TASK DESCRIPTION: Please count the lines in the records below that contain the string "kern", matching upper and lower case. Reply with the number only.

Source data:
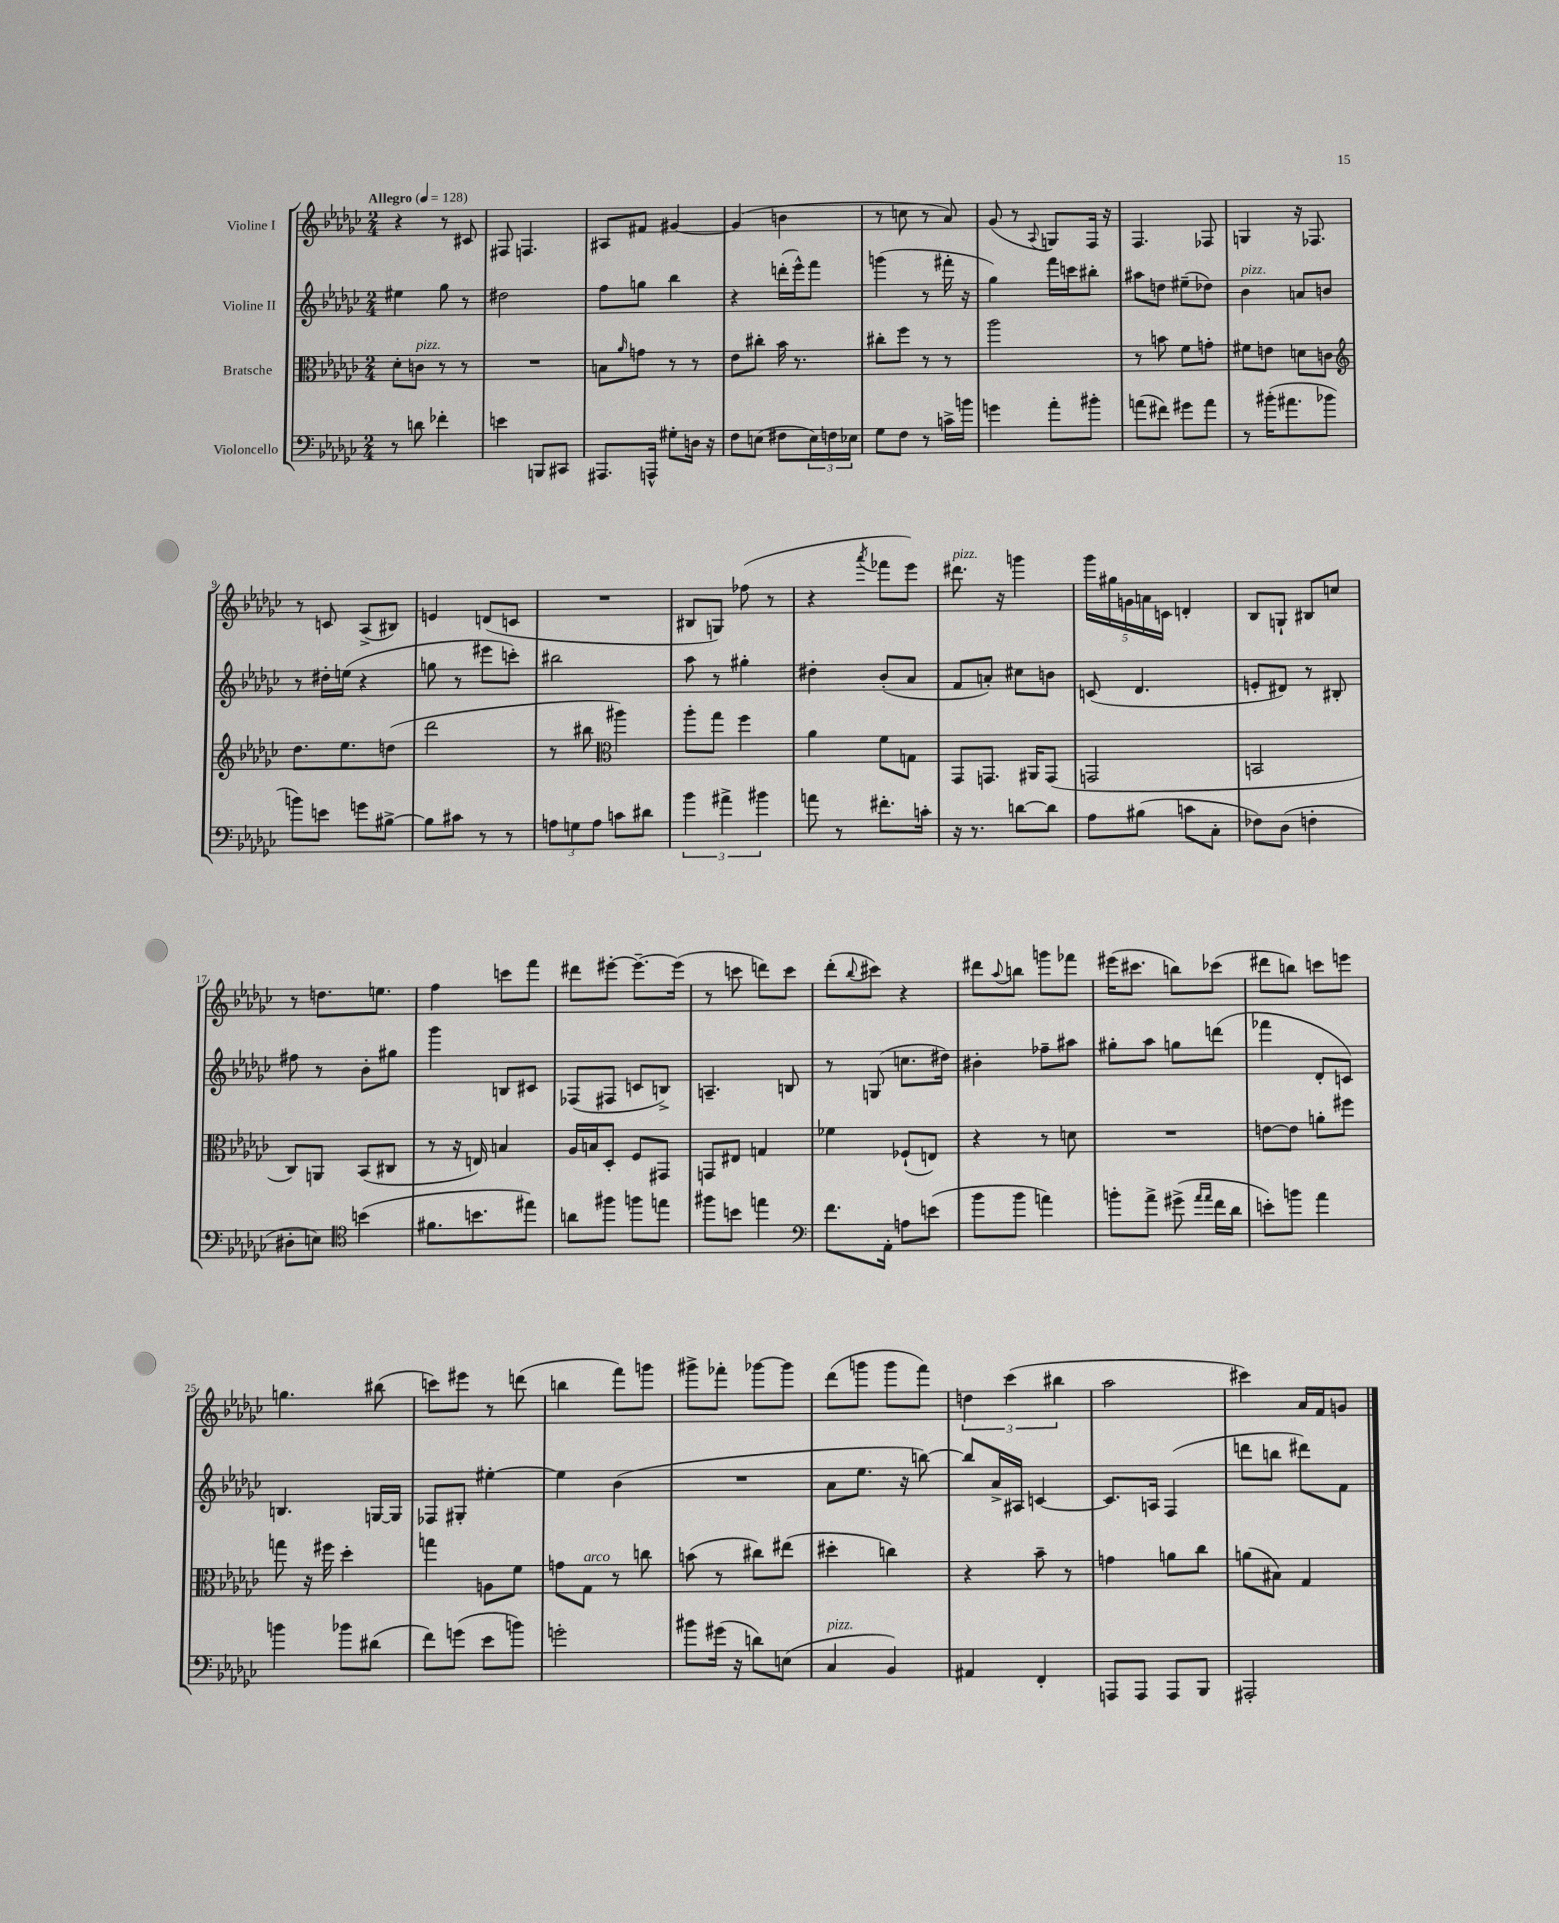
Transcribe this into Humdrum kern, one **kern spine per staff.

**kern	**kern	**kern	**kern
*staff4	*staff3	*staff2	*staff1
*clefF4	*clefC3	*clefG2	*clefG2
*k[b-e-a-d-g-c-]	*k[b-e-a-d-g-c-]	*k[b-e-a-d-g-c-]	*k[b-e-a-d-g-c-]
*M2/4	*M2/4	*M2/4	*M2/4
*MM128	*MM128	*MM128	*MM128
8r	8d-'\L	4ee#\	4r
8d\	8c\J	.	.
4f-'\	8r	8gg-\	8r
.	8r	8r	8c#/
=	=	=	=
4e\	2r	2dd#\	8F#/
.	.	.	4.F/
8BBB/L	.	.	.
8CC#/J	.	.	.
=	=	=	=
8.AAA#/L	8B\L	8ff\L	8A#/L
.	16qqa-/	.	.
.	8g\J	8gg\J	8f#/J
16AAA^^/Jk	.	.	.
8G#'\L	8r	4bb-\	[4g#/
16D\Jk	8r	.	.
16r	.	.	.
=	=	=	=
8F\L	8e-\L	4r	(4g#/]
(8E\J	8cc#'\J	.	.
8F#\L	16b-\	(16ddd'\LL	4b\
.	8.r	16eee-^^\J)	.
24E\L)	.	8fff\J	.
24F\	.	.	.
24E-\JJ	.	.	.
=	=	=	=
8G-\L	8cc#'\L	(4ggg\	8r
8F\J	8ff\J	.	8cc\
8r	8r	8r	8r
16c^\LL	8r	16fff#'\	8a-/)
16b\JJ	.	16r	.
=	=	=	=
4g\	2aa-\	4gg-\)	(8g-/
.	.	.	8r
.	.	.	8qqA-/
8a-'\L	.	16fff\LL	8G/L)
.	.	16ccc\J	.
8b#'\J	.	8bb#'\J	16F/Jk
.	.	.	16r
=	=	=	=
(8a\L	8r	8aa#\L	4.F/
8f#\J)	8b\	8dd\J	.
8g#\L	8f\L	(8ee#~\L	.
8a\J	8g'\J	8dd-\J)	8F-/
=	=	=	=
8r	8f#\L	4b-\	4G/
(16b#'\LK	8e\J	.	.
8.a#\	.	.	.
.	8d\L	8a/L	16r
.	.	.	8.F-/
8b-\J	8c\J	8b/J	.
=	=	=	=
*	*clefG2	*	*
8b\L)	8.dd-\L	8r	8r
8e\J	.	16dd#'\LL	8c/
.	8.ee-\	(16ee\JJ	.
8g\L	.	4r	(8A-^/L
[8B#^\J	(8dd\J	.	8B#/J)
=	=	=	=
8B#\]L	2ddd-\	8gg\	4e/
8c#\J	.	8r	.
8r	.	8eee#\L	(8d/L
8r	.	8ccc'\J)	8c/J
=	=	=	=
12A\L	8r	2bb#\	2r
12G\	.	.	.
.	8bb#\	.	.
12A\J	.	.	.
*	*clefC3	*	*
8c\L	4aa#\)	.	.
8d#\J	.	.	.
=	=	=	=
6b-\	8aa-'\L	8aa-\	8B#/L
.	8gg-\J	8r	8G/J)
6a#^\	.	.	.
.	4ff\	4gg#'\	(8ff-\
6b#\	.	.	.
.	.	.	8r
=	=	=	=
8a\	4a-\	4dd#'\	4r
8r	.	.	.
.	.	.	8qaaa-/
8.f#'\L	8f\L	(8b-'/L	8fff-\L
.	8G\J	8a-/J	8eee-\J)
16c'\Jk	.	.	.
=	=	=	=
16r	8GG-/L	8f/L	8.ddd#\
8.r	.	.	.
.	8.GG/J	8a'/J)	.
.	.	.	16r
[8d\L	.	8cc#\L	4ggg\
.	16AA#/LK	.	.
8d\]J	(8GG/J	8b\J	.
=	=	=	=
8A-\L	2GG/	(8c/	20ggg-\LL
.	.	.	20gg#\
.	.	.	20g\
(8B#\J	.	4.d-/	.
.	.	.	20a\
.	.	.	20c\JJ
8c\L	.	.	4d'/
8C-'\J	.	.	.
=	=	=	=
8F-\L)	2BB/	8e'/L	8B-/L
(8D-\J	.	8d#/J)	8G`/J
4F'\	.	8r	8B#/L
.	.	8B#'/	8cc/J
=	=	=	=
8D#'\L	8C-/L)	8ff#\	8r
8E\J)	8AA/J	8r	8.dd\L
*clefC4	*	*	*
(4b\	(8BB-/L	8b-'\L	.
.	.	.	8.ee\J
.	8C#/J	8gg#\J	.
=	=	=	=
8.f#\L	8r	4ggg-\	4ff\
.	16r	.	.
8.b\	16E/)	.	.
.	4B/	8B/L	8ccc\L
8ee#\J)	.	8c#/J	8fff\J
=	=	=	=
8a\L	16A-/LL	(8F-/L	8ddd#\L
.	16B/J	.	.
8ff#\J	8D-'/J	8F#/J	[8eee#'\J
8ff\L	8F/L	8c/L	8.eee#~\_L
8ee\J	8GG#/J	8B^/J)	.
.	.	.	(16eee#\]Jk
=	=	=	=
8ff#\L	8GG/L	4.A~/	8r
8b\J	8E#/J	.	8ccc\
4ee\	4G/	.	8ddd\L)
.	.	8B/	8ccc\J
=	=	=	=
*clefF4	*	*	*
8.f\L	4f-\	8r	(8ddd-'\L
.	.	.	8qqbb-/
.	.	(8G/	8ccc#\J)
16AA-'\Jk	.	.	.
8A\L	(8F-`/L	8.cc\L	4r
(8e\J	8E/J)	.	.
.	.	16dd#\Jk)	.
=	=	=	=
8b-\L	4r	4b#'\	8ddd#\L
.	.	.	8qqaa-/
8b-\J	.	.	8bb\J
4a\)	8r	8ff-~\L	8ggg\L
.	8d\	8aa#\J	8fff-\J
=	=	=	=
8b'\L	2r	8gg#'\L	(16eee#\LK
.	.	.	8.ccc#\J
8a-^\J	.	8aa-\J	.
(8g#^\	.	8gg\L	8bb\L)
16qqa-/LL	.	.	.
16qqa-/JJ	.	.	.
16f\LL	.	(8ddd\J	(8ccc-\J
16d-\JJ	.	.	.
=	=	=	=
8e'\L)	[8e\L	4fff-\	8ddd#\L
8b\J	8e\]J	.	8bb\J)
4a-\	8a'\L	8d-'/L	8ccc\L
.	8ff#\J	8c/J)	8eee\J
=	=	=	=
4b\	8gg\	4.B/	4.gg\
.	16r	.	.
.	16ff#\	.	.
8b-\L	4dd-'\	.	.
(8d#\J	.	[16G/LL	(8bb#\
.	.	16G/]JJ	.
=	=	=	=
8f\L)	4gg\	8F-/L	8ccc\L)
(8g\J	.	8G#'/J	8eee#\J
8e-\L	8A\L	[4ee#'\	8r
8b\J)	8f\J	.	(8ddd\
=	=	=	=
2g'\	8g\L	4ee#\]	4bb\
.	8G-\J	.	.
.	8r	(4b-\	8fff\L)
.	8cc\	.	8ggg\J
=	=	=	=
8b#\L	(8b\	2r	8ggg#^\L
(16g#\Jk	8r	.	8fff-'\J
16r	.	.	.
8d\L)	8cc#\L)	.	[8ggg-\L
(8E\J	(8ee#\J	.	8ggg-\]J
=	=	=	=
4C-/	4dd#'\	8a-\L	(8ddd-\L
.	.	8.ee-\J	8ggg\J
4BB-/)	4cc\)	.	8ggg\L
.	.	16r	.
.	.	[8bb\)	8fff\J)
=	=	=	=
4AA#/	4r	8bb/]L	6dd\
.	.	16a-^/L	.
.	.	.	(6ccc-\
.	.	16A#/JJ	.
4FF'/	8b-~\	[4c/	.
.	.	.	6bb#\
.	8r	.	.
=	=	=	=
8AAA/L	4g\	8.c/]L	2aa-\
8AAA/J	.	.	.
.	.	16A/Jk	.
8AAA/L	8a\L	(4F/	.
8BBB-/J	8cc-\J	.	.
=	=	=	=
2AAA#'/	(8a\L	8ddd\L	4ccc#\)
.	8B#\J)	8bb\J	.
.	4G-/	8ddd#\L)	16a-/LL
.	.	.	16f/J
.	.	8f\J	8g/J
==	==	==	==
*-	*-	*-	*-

OUTPUT FOR THIS EXERCISE: 2